▼

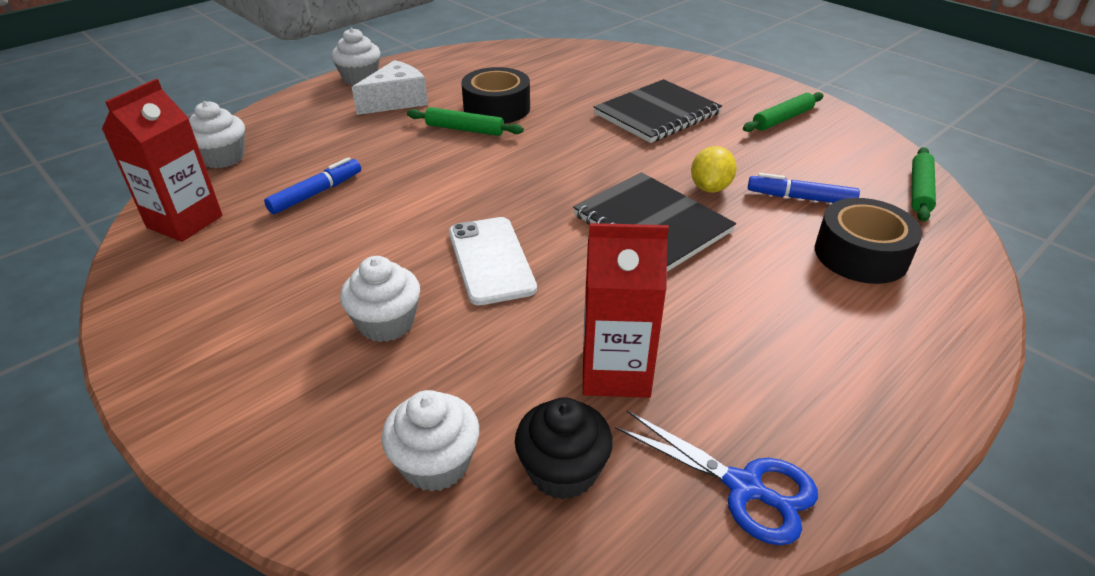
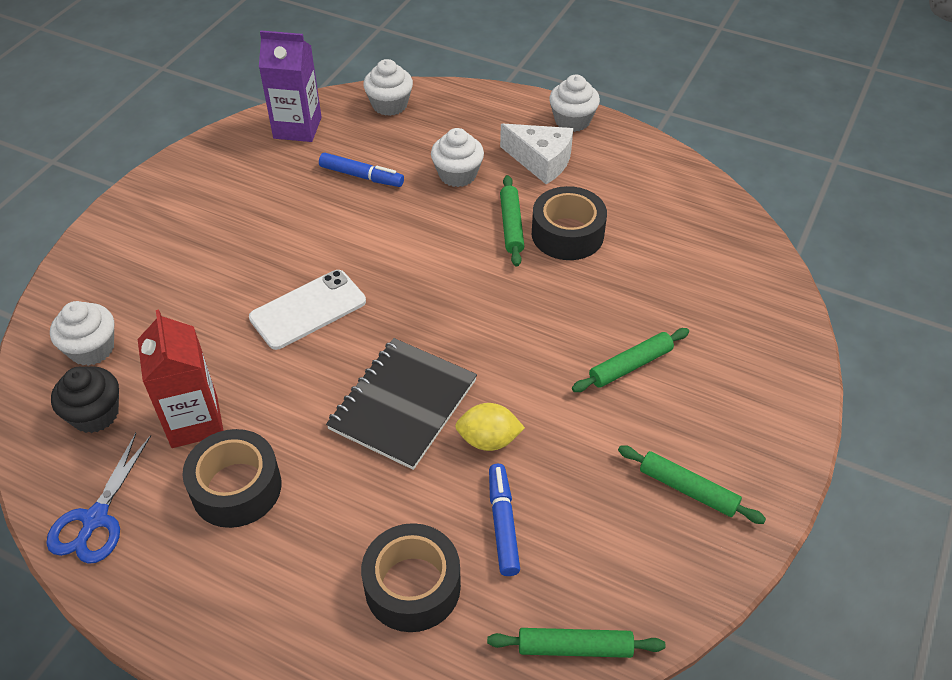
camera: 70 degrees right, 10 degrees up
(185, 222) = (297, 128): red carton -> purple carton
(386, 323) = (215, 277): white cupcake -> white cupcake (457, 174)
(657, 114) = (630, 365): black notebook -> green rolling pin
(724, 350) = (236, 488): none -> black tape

▲

**Exercise prompt:** Your answer should be every line above that contains the word "black".

**Response area:**
(657, 114) = (630, 365): black notebook -> green rolling pin
(724, 350) = (236, 488): none -> black tape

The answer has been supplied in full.